Provided material:
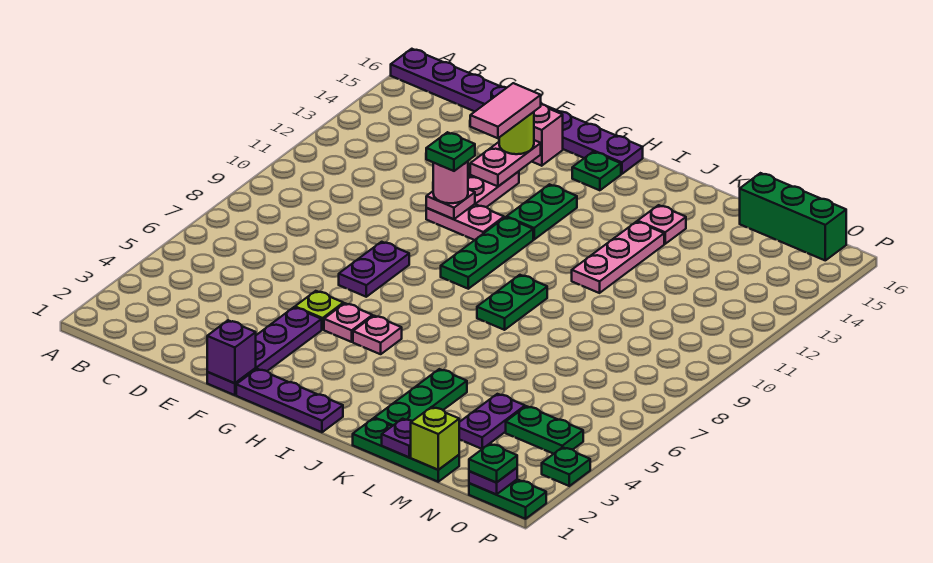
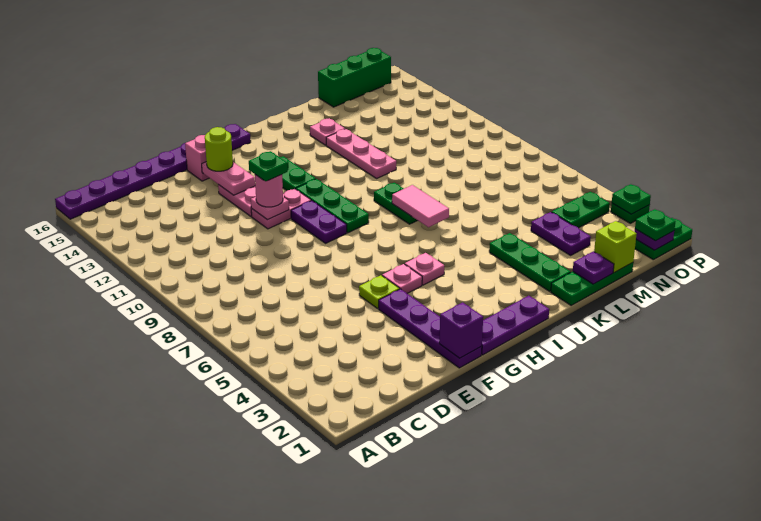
purple plate F7:F8 level 1 -> purple plate G9:G10 level 1
pink tile F13:F14 level 4 -> pink tile J7:J8 level 2
green plate H15 level 1 -> green plate P3 level 2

Activity:
Copy, without any change, the lines above from the one containing "pink tile F13:F14" to the end, both ends included. Add nothing else.

Solved exercise:
pink tile F13:F14 level 4 -> pink tile J7:J8 level 2
green plate H15 level 1 -> green plate P3 level 2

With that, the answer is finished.